== Segment start ==

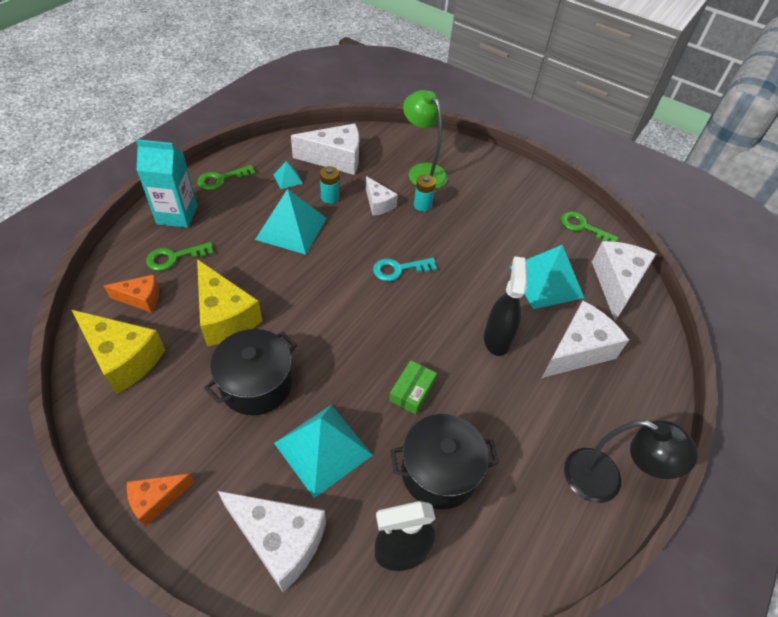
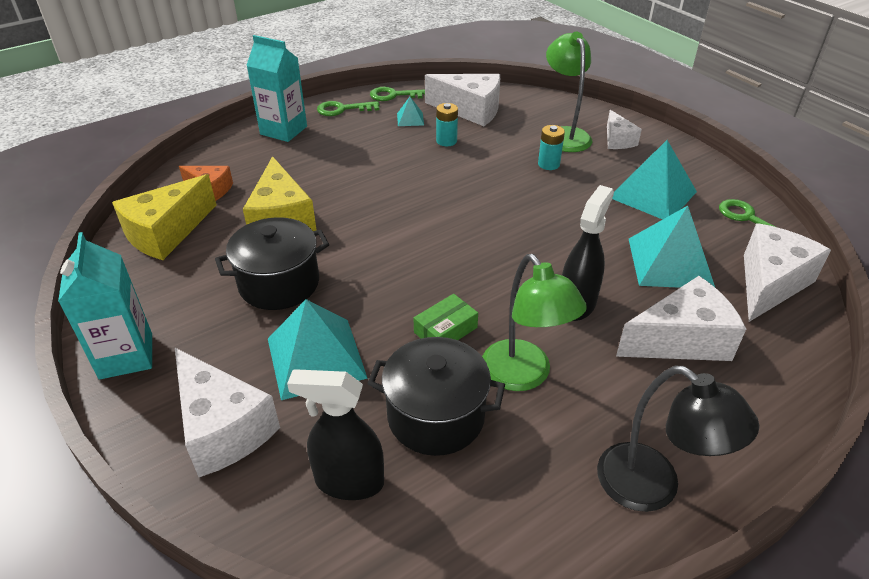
camera: 25 degrees right, 10 degrees down
(123, 358) = (166, 233): yellow cheese -> yellow cheese turned 75 degrees clockwise
(157, 500) = (126, 356): orange cheese -> turquoise carton
(174, 257) = (261, 163): green key -> green key (394, 95)
(291, 228) = (390, 160): turquoise pyramid -> turquoise pyramid (652, 194)
(378, 204) = (497, 155): white cheese -> white cheese (617, 140)
(399, 269) = (490, 216): turquoise key -> none
(486, 415) = (523, 376): none -> green lamp

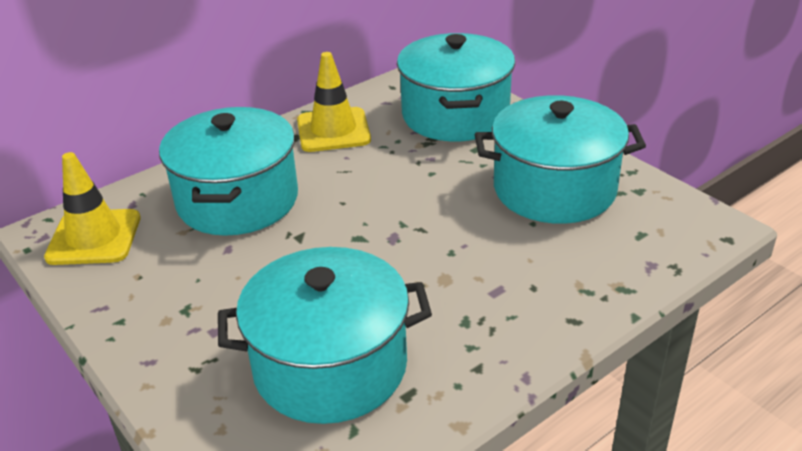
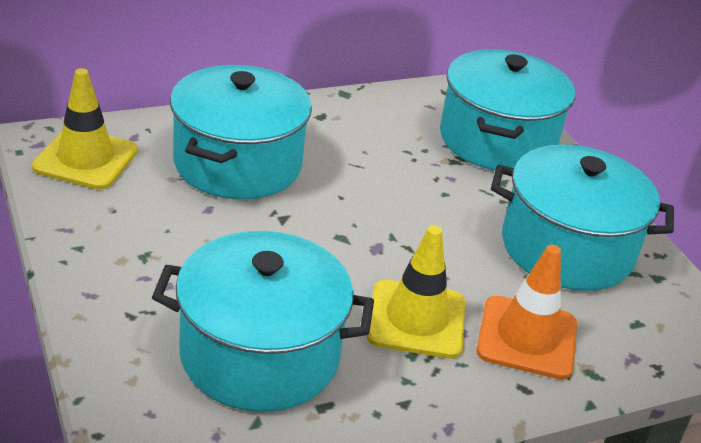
camera: 10 degrees right, 0 degrees up
(333, 130) = (363, 120): yellow traffic cone -> yellow traffic cone (416, 319)
(556, 276) = (527, 338): none -> orange traffic cone

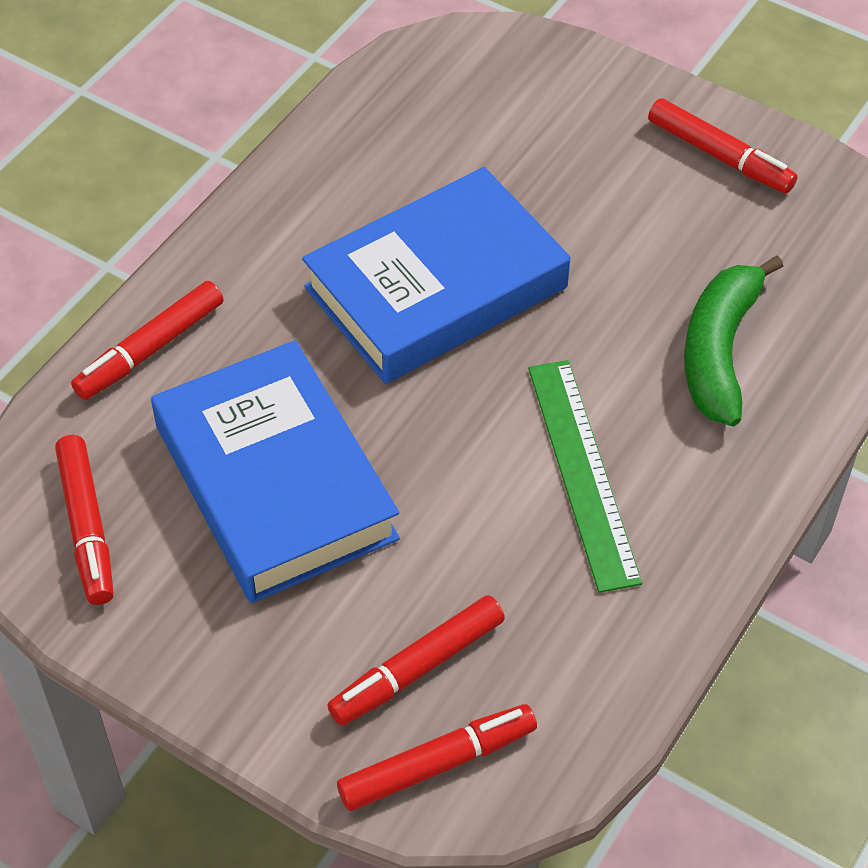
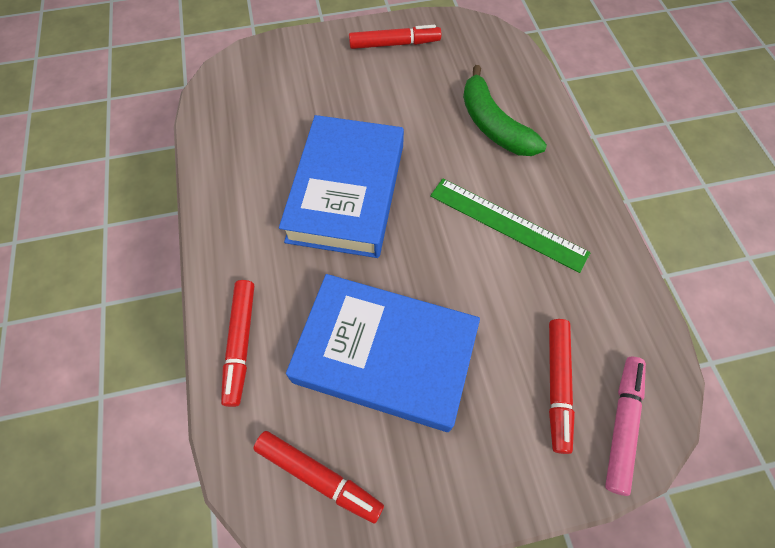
camera: 45 degrees left, 10 degrees up
(437, 764) = (621, 424): red marker -> pink marker

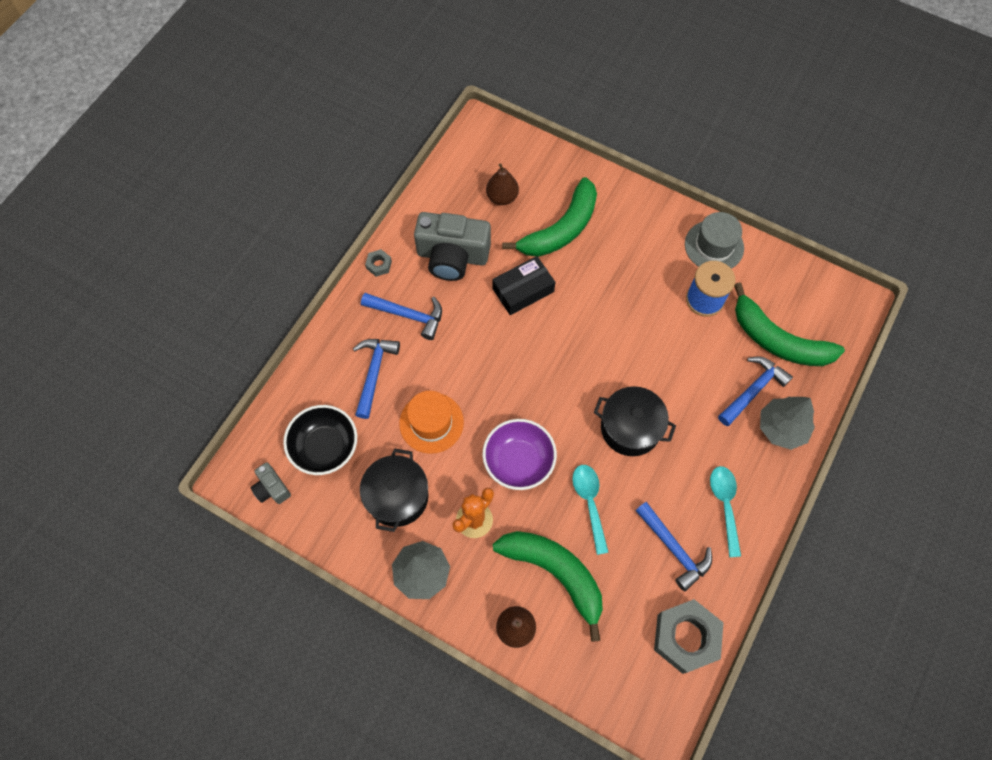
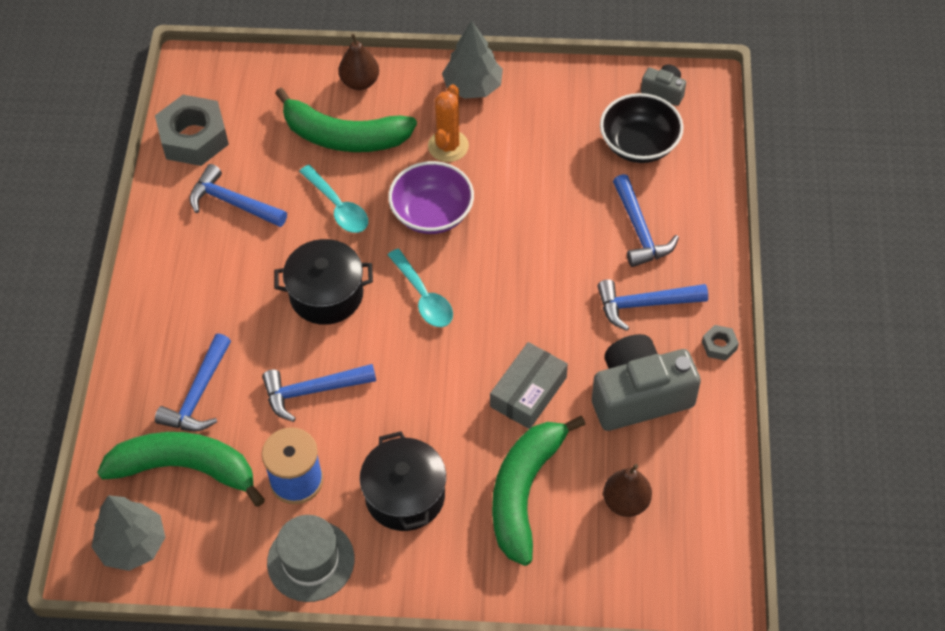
camera: 155 degrees right, 10 degrees down
(397, 496) = (537, 134): black pot -> black pot (405, 495)
(431, 423) = (545, 210): orange hat -> none
(523, 290) = (528, 392): black box -> grey box
(670, 356) = (313, 391): none -> blue hammer
(725, 505) = (192, 262): turquoise spoon -> turquoise spoon (423, 296)
(782, 428) = (151, 367): grey tree -> grey tree (132, 544)

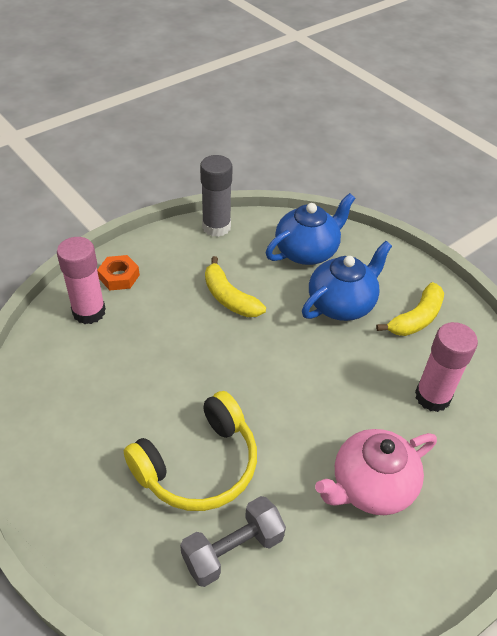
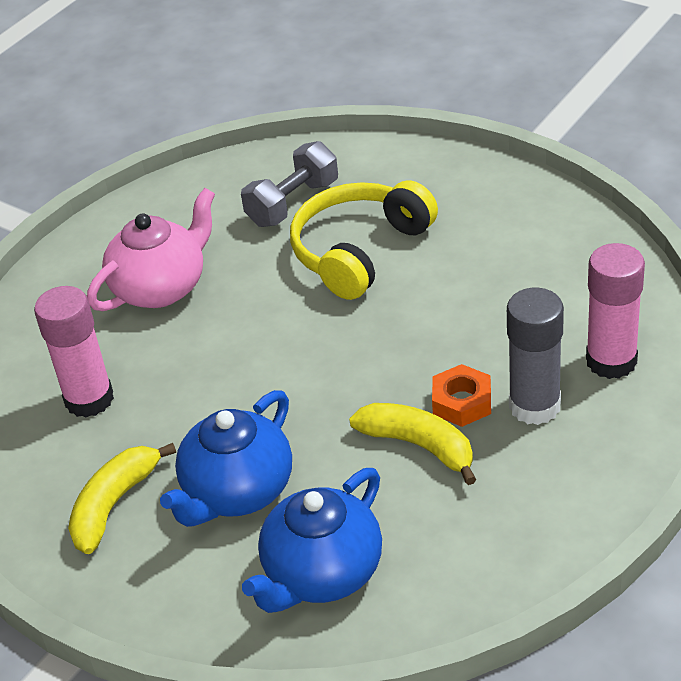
camera: 170 degrees right, 5 degrees down
(119, 277) = (610, 424): orange nut -> orange nut (462, 402)
(216, 227) = (510, 571): grey glue stick -> grey glue stick (534, 406)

== Segment end ==

◆ WHAT THE EXERCISE ASKS
Copy out precisely the lines from the line with "(431, 423) = (545, 210): orange hat -> none" to the line with "(782, 428) = (151, 367): grey" in the material above, including those two lines and omitting all the rest.

◆ WORKED SOLUTION
(431, 423) = (545, 210): orange hat -> none
(523, 290) = (528, 392): black box -> grey box
(670, 356) = (313, 391): none -> blue hammer
(725, 505) = (192, 262): turquoise spoon -> turquoise spoon (423, 296)
(782, 428) = (151, 367): grey tree -> grey tree (132, 544)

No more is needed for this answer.